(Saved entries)
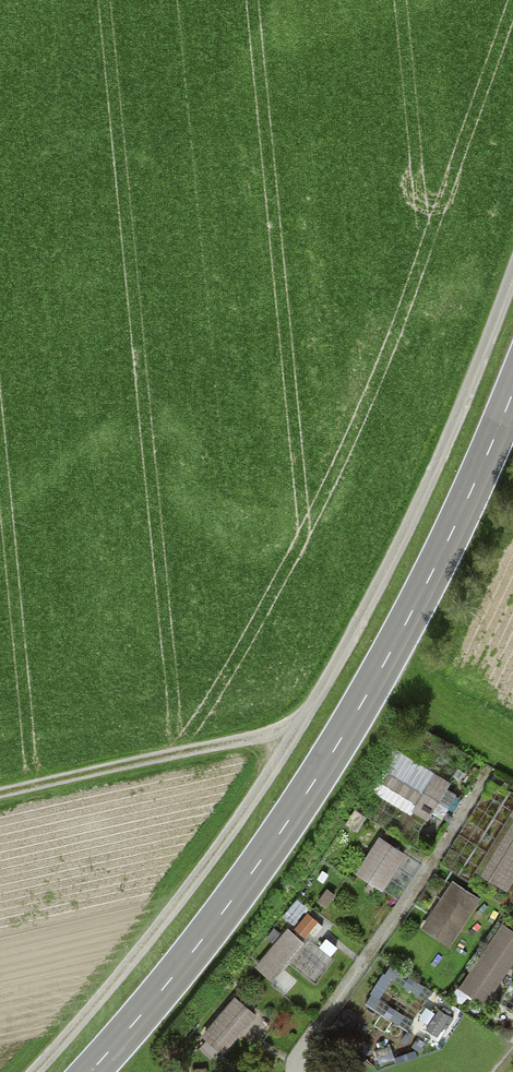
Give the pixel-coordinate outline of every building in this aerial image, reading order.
[(395,745),(368,787),(424,822),(451,780),(395,745)] [(512,884),(512,822),(510,820),(478,875),(508,892),(512,884)] [(381,894),(402,857),(377,842),(356,879),(381,894)] [(448,952),(480,904),(452,886),(421,934),(448,952)] [(512,959),(512,936),(499,928),(460,990),(484,1005),(512,959)] [(286,933),(254,969),(272,986),(304,950),(286,933)] [(232,1001),(200,1038),(223,1059),(255,1022),(232,1001)]
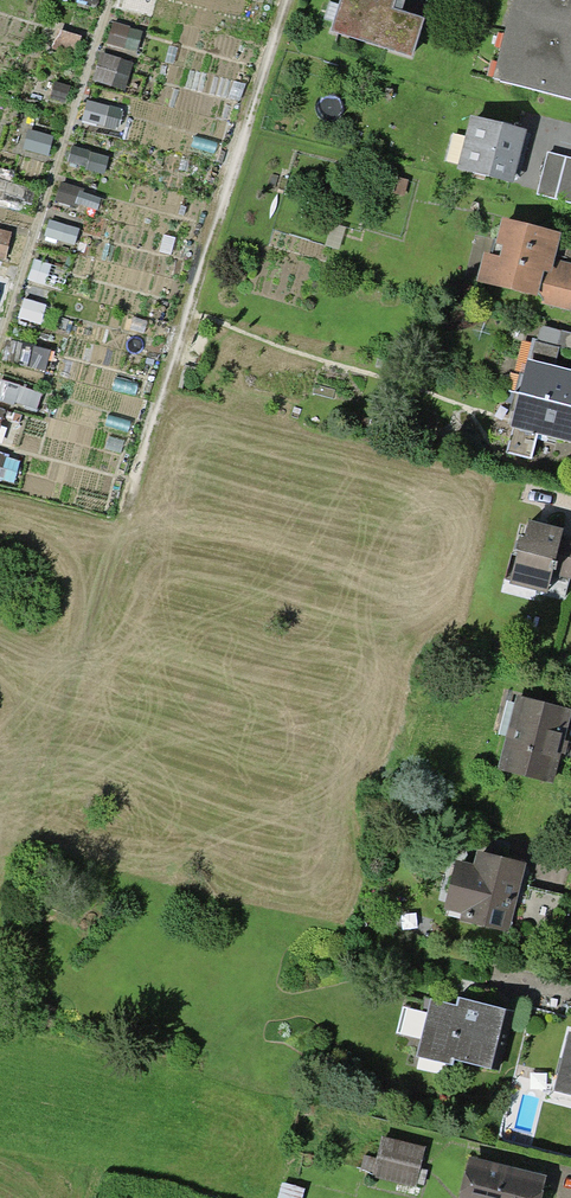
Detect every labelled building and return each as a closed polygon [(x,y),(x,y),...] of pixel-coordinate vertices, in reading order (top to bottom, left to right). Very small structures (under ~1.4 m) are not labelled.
[(320,34),(406,61),(417,25),(382,14),(387,0),(331,0),(320,34)] [(485,85),(570,106),(570,0),(506,0),(485,85)] [(520,133),(464,119),(451,173),(506,187),(520,133)] [(544,154),(534,198),(570,206),(570,160),(544,154)] [(486,220),(469,289),(567,312),(570,294),(570,266),(552,261),(558,237),(486,220)] [(525,361),(507,428),(570,445),(570,373),(525,361)] [(517,521),(501,589),(541,599),(548,573),(570,579),(570,577),(570,535),(517,521)] [(568,711),(516,699),(499,772),(551,784),(568,711)] [(468,864),(454,862),(445,910),(508,922),(519,862),(470,854),(468,864)] [(508,1012),(430,992),(415,1050),(492,1070),(508,1012)] [(562,1031),(549,1091),(570,1096),(570,1033),(562,1031)] [(422,1147),(376,1138),(367,1180),(414,1190),(422,1147)] [(465,1160),(456,1197),(538,1197),(543,1180),(465,1160)]
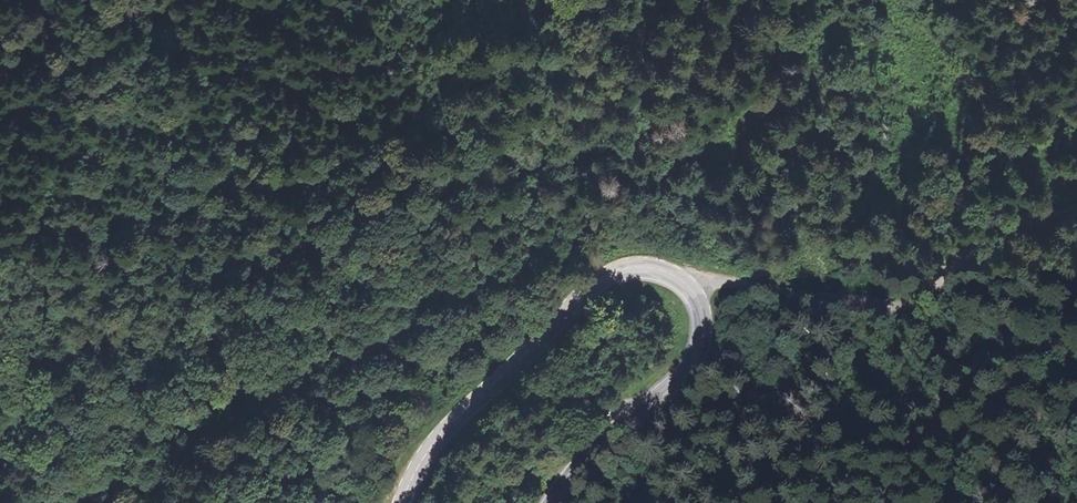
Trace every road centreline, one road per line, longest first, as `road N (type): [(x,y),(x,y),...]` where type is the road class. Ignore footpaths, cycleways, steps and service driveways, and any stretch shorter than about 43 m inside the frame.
road 1 (track): [(830,292),(807,231),(769,171),(714,143),(615,144),(526,176),(459,212),(433,212),(283,289),(223,345),(95,502)]
road 2 (secondary): [(402,502),(432,444),(577,292),(610,271),(637,266),(681,280),(705,312),(697,358),(554,502)]
road 3 (track): [(940,277),(877,297),(751,281),(696,292)]
road 4 (track): [(1076,200),(940,277)]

▸ **What you should do**:
Reproduce the data above in full, exactly as it is, with the pictures left out.

▸ **Answer area**:
Give the pixel-coordinate outline of every building in this aerial image, reading order.
[(395,745),(368,787),(424,822),(451,780),(395,745)] [(512,884),(512,822),(510,820),(478,875),(508,892),(512,884)] [(381,894),(402,857),(377,842),(356,879),(381,894)] [(448,952),(480,904),(452,886),(421,934),(448,952)] [(512,959),(512,936),(499,928),(460,990),(484,1005),(512,959)] [(286,933),(254,969),(272,986),(304,950),(286,933)] [(232,1001),(200,1038),(223,1059),(255,1022),(232,1001)]
Detect every labelled building and return each as a closed polygon [(x,y),(x,y),...] of pixel-coordinate vertices, in reading order (top to bottom, left to right). Very small structures (under ~1.4 m) are not labelled.
[(320,34),(406,61),(417,25),(382,14),(387,0),(331,0),(320,34)] [(485,85),(570,106),(570,0),(506,0),(485,85)] [(520,133),(464,119),(451,173),(506,187),(520,133)] [(544,154),(534,198),(570,206),(570,160),(544,154)] [(486,220),(469,289),(567,312),(570,294),(570,266),(552,261),(558,237),(486,220)] [(525,361),(507,428),(570,445),(570,373),(525,361)] [(517,521),(501,589),(541,599),(548,573),(570,579),(570,577),(570,535),(517,521)] [(568,711),(516,699),(499,772),(551,784),(568,711)] [(468,864),(454,862),(445,910),(508,922),(519,862),(470,854),(468,864)] [(508,1012),(430,992),(415,1050),(492,1070),(508,1012)] [(562,1031),(549,1091),(570,1096),(570,1033),(562,1031)] [(422,1147),(376,1138),(367,1180),(414,1190),(422,1147)] [(465,1160),(456,1197),(538,1197),(543,1180),(465,1160)]
Trace every road centreline, one road per line, longest first, as `road N (type): [(x,y),(x,y),...]` where type is the road class. Ignore footpaths, cycleways, steps and service driveways, and any stretch shorter than about 43 m inside the frame.
road 1 (track): [(830,292),(807,231),(769,171),(714,143),(615,144),(526,176),(459,212),(433,212),(283,289),(223,345),(95,502)]
road 2 (secondary): [(402,502),(432,444),(577,292),(610,271),(637,266),(681,280),(705,312),(697,358),(554,502)]
road 3 (track): [(940,277),(877,297),(751,281),(696,292)]
road 4 (track): [(1076,200),(940,277)]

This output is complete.